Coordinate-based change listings
####################
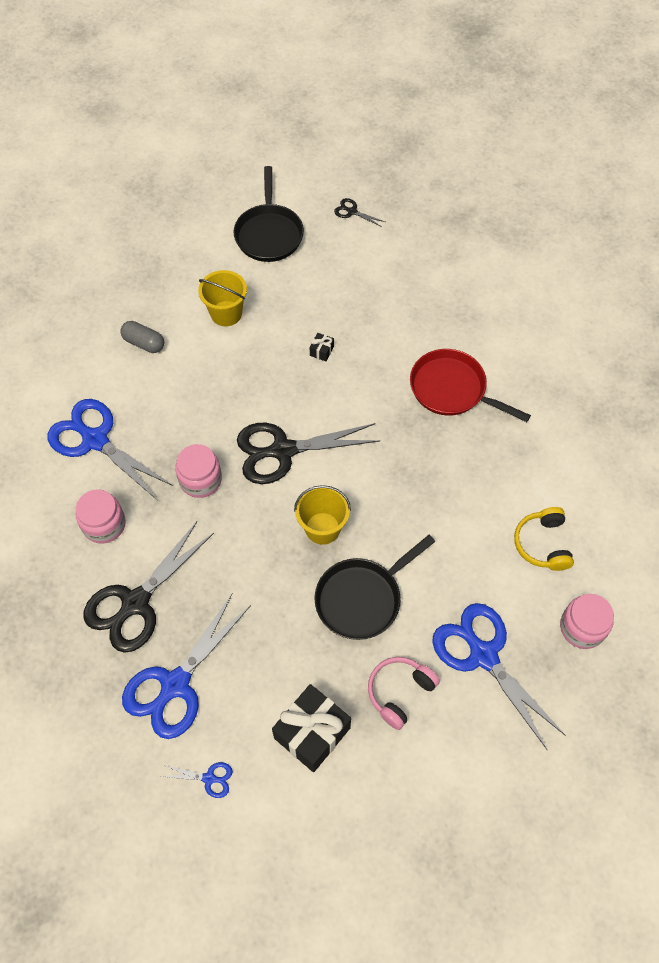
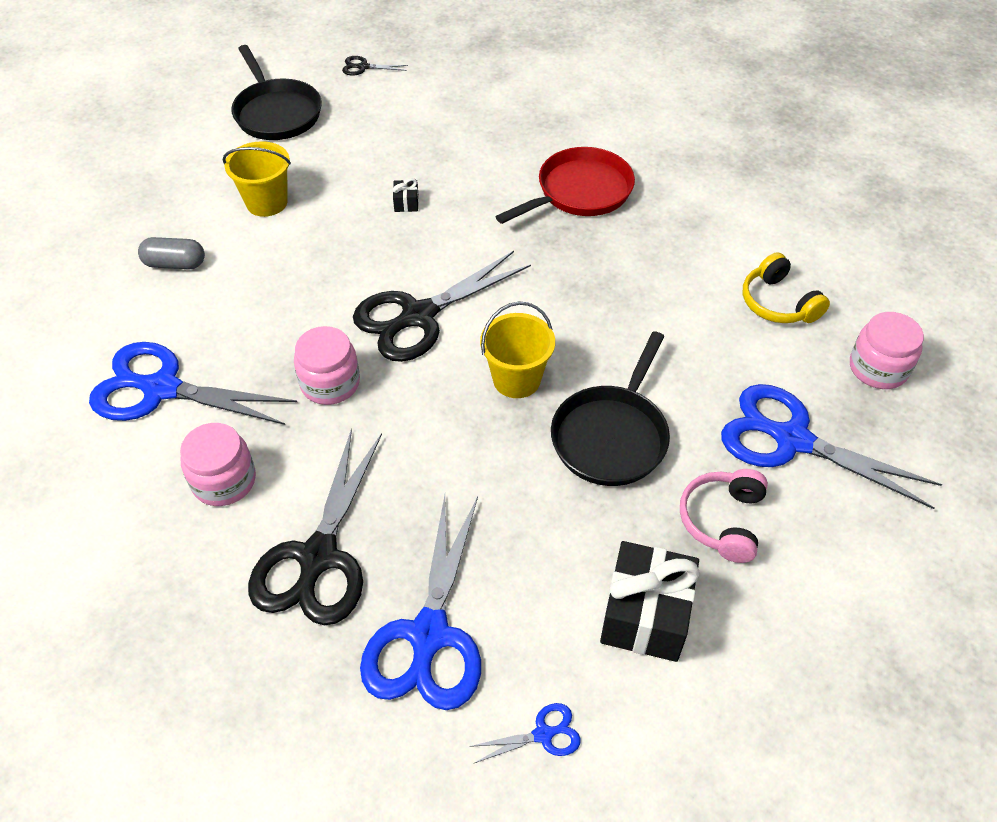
camera: 25 degrees left, 10 degrees down
(452, 389) = (579, 192): red pan -> red pan turned 135 degrees clockwise

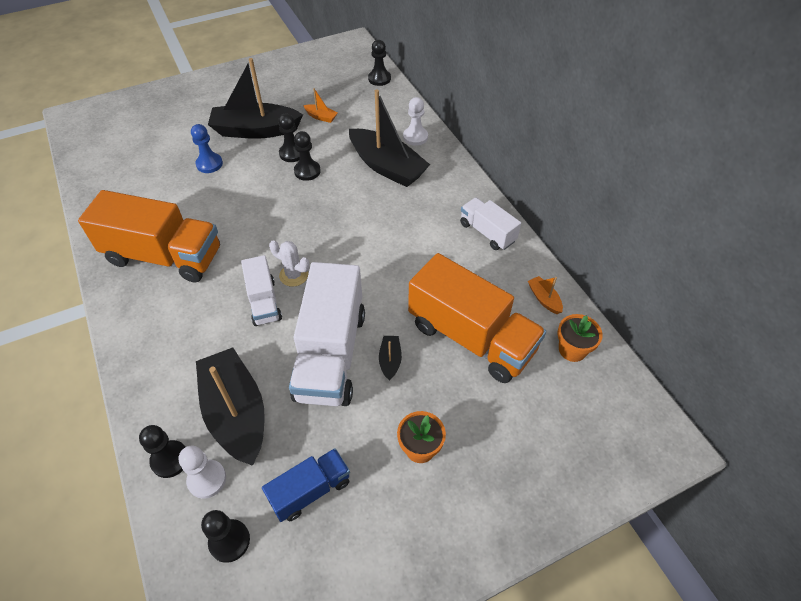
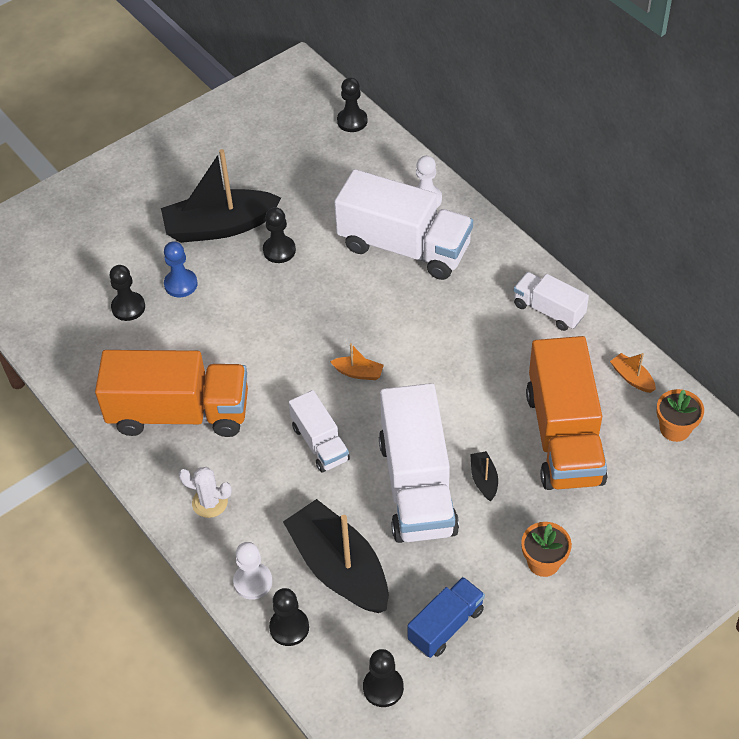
camera: 10 degrees left, 0 degrees up
(207, 479) = (336, 638): white pawn -> white pawn (253, 582)
(294, 275) = (342, 405): white cactus -> white cactus (210, 502)
(307, 171) = (307, 271): black pawn -> black pawn (128, 307)
(321, 117) = (296, 192): orange boat -> orange boat (358, 373)
(387, 167) = (404, 247): black boat -> white truck
(471, 337) = (564, 437): orange truck -> orange truck turned 60 degrees clockwise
####################
What the task requires: Without including any pictures, output all the entries above exactly.

Task result:
camera: 25 degrees left, 10 degrees down
(452, 389) = (579, 192): red pan -> red pan turned 135 degrees clockwise

camera: 10 degrees left, 0 degrees up
(207, 479) = (336, 638): white pawn -> white pawn (253, 582)
(294, 275) = (342, 405): white cactus -> white cactus (210, 502)
(307, 171) = (307, 271): black pawn -> black pawn (128, 307)
(321, 117) = (296, 192): orange boat -> orange boat (358, 373)
(387, 167) = (404, 247): black boat -> white truck
(471, 337) = (564, 437): orange truck -> orange truck turned 60 degrees clockwise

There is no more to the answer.